All of the data should be output character for character, except the pictures.

[Before-and-after object lists]
- Opening Delimiter -
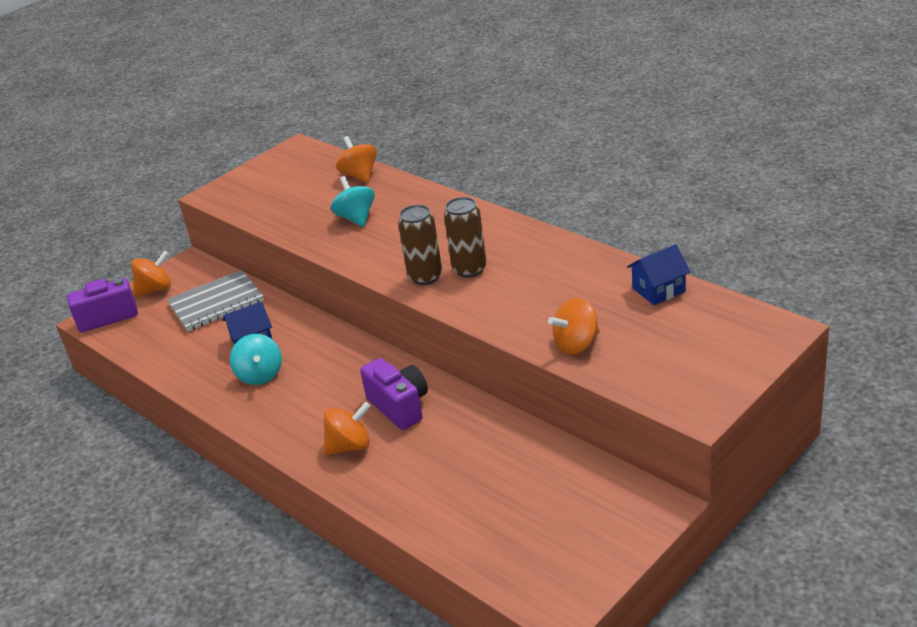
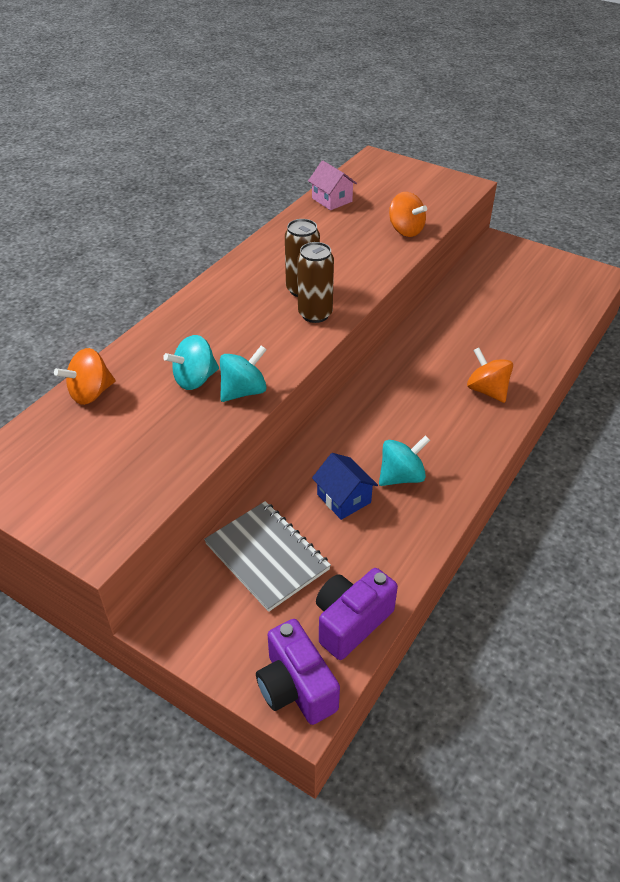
camera: 105 degrees left, 10 degrees up
(155, 289) = (229, 644): orange spinning top -> none
(331, 241) = (244, 391): none -> turquoise spinning top
(399, 406) = (429, 368): purple camera -> purple camera (351, 622)
(659, 290) = (332, 200): blue house -> pink house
- Closing Delimiter -
Written solution:
camera: 105 degrees left, 10 degrees up
(155, 289) = (229, 644): orange spinning top -> none
(331, 241) = (244, 391): none -> turquoise spinning top
(399, 406) = (429, 368): purple camera -> purple camera (351, 622)
(659, 290) = (332, 200): blue house -> pink house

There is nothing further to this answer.